■ **Assignment**
Although the records contain pictures, repeat only the text of every line exactly.

[Aerial scene object inventories]
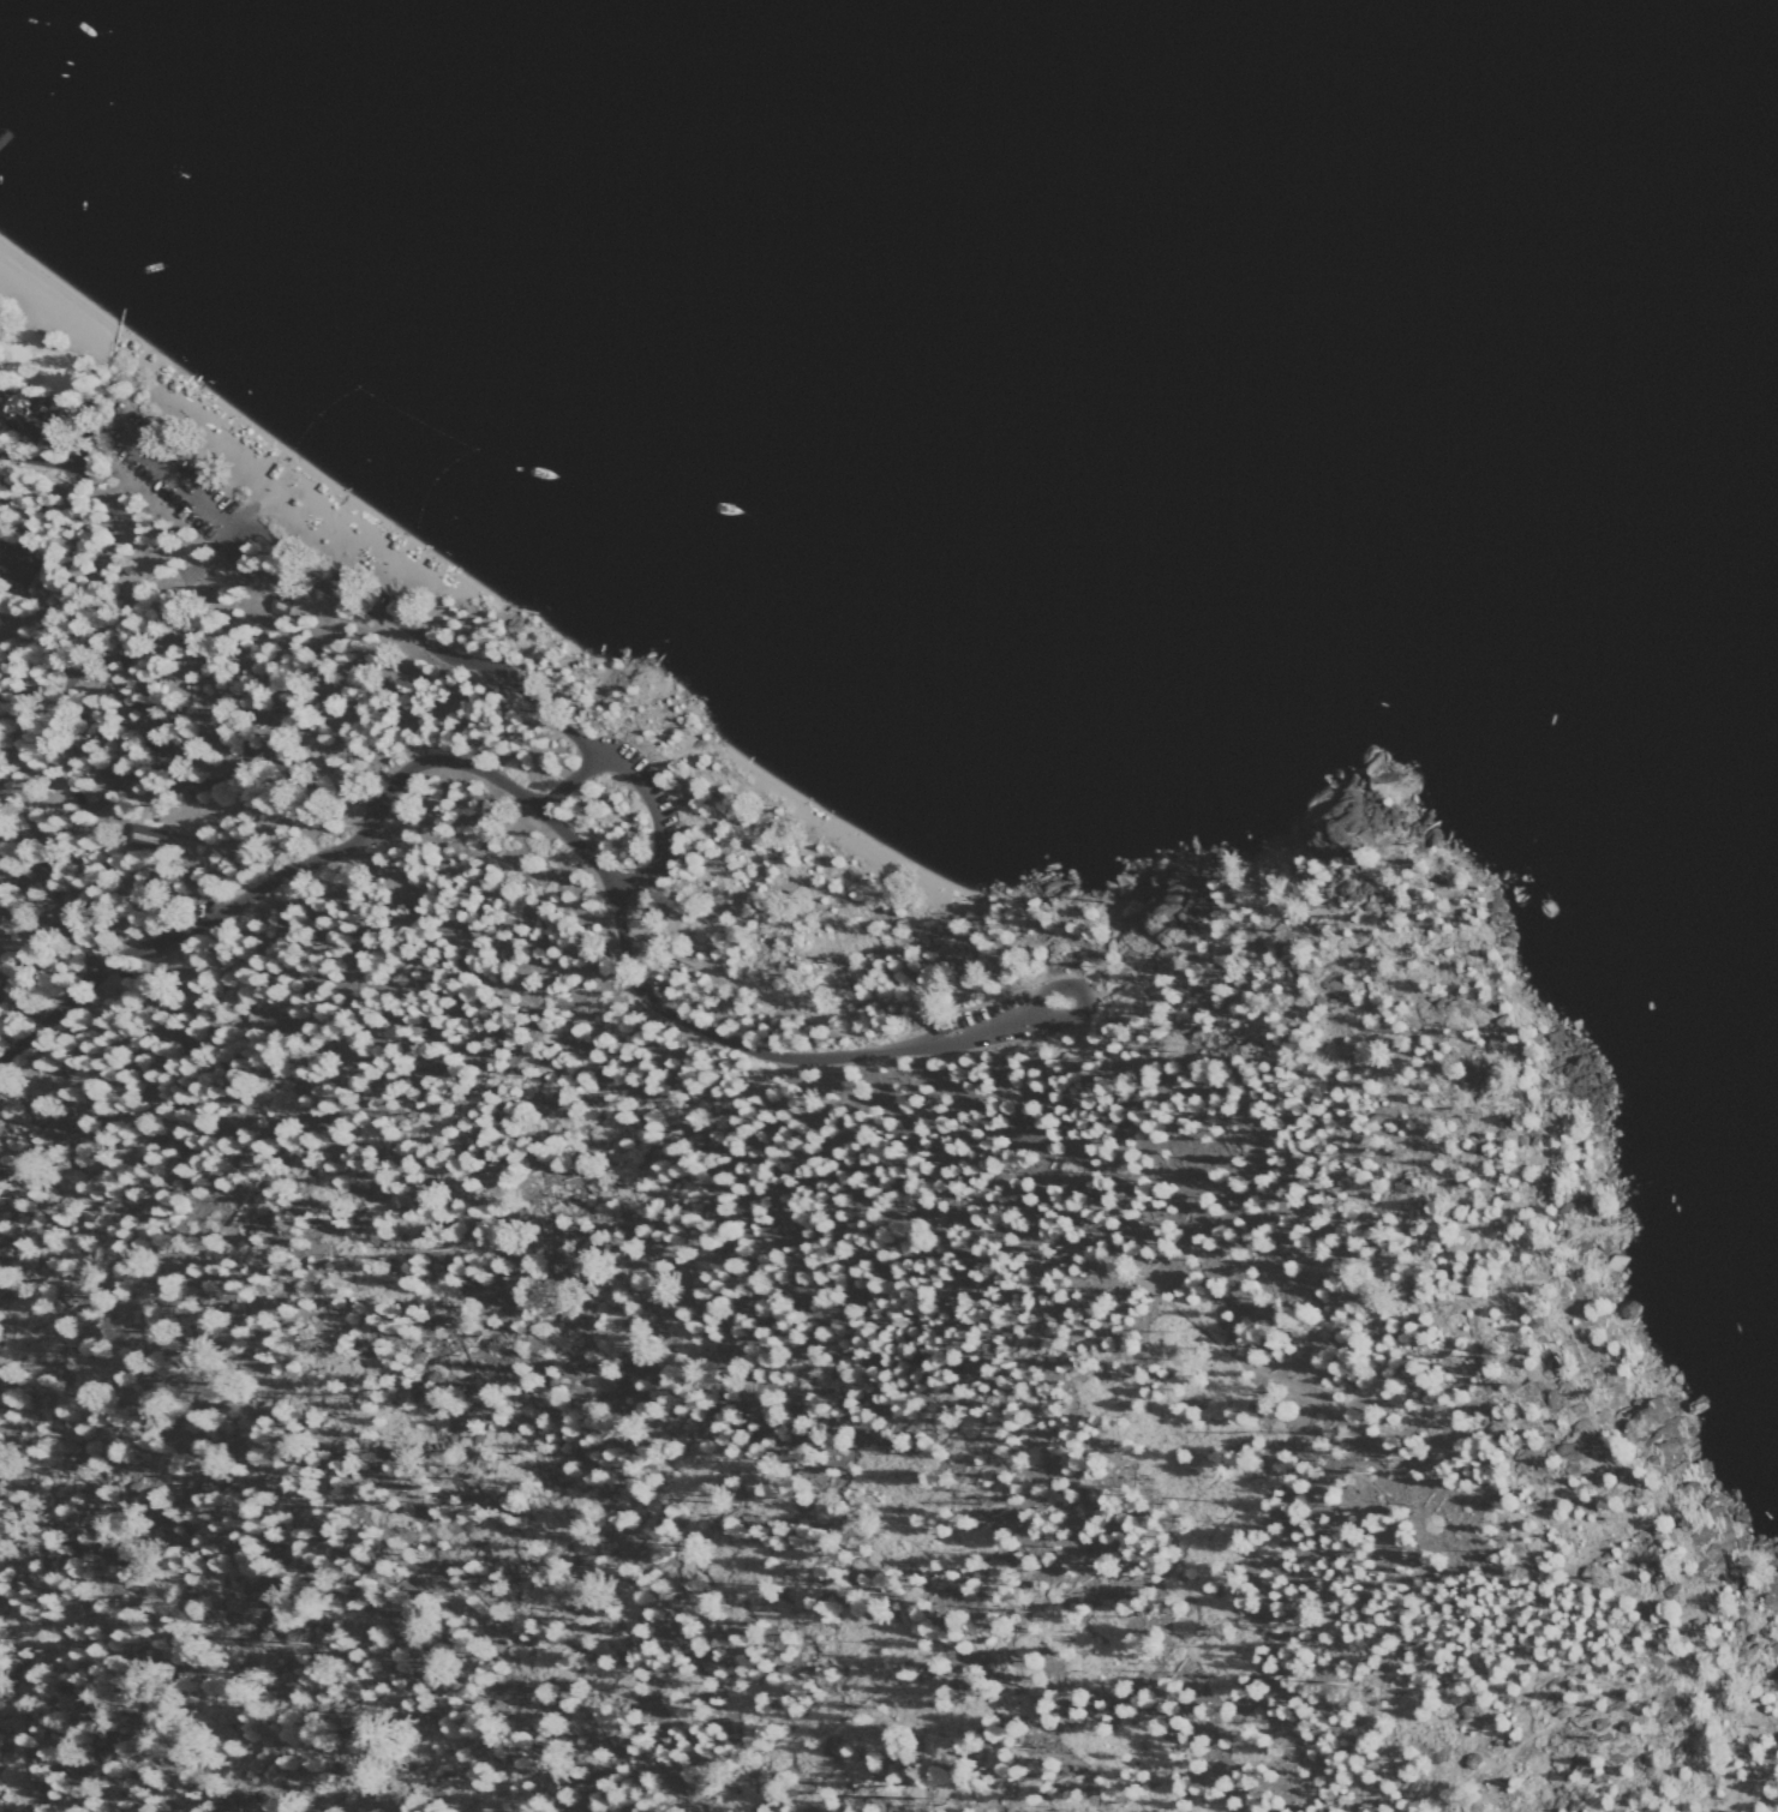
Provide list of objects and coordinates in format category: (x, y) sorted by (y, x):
pier: (6, 136)
parking lot: (177, 481)
road: (189, 542)
road: (8, 567)
building: (283, 605)
road: (386, 617)
road: (95, 664)
road: (140, 773)
road: (485, 775)
road: (644, 805)
parking lot: (641, 814)
building: (150, 836)
road: (722, 836)
road: (923, 904)
road: (1036, 945)
road: (750, 982)
road: (1075, 1000)
parking lot: (1009, 1015)
road: (976, 1026)
road: (1511, 1215)
road: (982, 1251)
road: (1602, 1678)
road: (1315, 1699)
road: (1754, 1790)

■ **Written response**
Provide list of objects and coordinates in format category: (x, y) sorted by (y, x):
pier: (6, 136)
parking lot: (177, 481)
road: (189, 542)
road: (8, 567)
building: (283, 605)
road: (386, 617)
road: (95, 664)
road: (140, 773)
road: (485, 775)
road: (644, 805)
parking lot: (641, 814)
building: (150, 836)
road: (722, 836)
road: (923, 904)
road: (1036, 945)
road: (750, 982)
road: (1075, 1000)
parking lot: (1009, 1015)
road: (976, 1026)
road: (1511, 1215)
road: (982, 1251)
road: (1602, 1678)
road: (1315, 1699)
road: (1754, 1790)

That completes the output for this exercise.